PROBLEM TO SOLVE => Exactly as given, write out all the entries again.

═══ EXTRACTED DATA

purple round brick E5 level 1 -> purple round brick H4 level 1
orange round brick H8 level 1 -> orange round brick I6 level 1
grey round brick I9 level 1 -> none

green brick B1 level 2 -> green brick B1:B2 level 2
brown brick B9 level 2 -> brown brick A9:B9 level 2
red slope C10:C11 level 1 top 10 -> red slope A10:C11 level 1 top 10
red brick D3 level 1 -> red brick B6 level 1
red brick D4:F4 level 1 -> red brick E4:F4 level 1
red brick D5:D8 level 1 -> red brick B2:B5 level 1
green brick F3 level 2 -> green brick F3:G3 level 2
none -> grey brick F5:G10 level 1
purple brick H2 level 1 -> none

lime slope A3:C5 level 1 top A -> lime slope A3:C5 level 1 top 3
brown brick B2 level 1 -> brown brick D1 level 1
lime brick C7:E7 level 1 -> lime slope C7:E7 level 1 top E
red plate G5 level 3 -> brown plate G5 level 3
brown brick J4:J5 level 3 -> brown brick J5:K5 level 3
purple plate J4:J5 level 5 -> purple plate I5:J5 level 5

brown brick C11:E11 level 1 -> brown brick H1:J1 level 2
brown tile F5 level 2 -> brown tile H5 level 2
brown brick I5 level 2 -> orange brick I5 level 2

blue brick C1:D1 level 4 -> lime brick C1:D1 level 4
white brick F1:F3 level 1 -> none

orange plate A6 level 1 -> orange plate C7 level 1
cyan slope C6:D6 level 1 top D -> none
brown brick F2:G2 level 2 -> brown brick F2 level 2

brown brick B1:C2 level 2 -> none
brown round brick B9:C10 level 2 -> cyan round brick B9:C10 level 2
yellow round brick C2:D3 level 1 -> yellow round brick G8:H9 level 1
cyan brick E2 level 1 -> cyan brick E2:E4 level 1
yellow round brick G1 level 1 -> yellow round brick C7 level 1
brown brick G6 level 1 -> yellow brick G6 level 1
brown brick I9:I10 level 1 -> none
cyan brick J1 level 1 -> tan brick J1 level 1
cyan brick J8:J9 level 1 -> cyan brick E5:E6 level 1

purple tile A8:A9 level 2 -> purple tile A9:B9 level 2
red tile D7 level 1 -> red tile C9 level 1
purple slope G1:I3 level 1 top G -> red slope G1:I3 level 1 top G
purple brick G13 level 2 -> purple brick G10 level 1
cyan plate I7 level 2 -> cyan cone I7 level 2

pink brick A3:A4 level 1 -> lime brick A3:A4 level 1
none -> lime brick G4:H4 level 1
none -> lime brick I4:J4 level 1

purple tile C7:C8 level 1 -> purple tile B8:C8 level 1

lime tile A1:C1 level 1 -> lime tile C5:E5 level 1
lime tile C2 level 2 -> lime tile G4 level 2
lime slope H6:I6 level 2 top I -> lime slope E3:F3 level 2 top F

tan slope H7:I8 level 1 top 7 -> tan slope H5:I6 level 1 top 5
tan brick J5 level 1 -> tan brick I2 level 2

══════

TASK OUTPUT =>
purple round brick E5 level 1 -> purple round brick H4 level 1
orange round brick H8 level 1 -> orange round brick I6 level 1
grey round brick I9 level 1 -> none

green brick B1 level 2 -> green brick B1:B2 level 2
brown brick B9 level 2 -> brown brick A9:B9 level 2
red slope C10:C11 level 1 top 10 -> red slope A10:C11 level 1 top 10
red brick D3 level 1 -> red brick B6 level 1
red brick D4:F4 level 1 -> red brick E4:F4 level 1
red brick D5:D8 level 1 -> red brick B2:B5 level 1
green brick F3 level 2 -> green brick F3:G3 level 2
none -> grey brick F5:G10 level 1
purple brick H2 level 1 -> none

lime slope A3:C5 level 1 top A -> lime slope A3:C5 level 1 top 3
brown brick B2 level 1 -> brown brick D1 level 1
lime brick C7:E7 level 1 -> lime slope C7:E7 level 1 top E
red plate G5 level 3 -> brown plate G5 level 3
brown brick J4:J5 level 3 -> brown brick J5:K5 level 3
purple plate J4:J5 level 5 -> purple plate I5:J5 level 5

brown brick C11:E11 level 1 -> brown brick H1:J1 level 2
brown tile F5 level 2 -> brown tile H5 level 2
brown brick I5 level 2 -> orange brick I5 level 2

blue brick C1:D1 level 4 -> lime brick C1:D1 level 4
white brick F1:F3 level 1 -> none

orange plate A6 level 1 -> orange plate C7 level 1
cyan slope C6:D6 level 1 top D -> none
brown brick F2:G2 level 2 -> brown brick F2 level 2

brown brick B1:C2 level 2 -> none
brown round brick B9:C10 level 2 -> cyan round brick B9:C10 level 2
yellow round brick C2:D3 level 1 -> yellow round brick G8:H9 level 1
cyan brick E2 level 1 -> cyan brick E2:E4 level 1
yellow round brick G1 level 1 -> yellow round brick C7 level 1
brown brick G6 level 1 -> yellow brick G6 level 1
brown brick I9:I10 level 1 -> none
cyan brick J1 level 1 -> tan brick J1 level 1
cyan brick J8:J9 level 1 -> cyan brick E5:E6 level 1

purple tile A8:A9 level 2 -> purple tile A9:B9 level 2
red tile D7 level 1 -> red tile C9 level 1
purple slope G1:I3 level 1 top G -> red slope G1:I3 level 1 top G
purple brick G13 level 2 -> purple brick G10 level 1
cyan plate I7 level 2 -> cyan cone I7 level 2

pink brick A3:A4 level 1 -> lime brick A3:A4 level 1
none -> lime brick G4:H4 level 1
none -> lime brick I4:J4 level 1

purple tile C7:C8 level 1 -> purple tile B8:C8 level 1

lime tile A1:C1 level 1 -> lime tile C5:E5 level 1
lime tile C2 level 2 -> lime tile G4 level 2
lime slope H6:I6 level 2 top I -> lime slope E3:F3 level 2 top F

tan slope H7:I8 level 1 top 7 -> tan slope H5:I6 level 1 top 5
tan brick J5 level 1 -> tan brick I2 level 2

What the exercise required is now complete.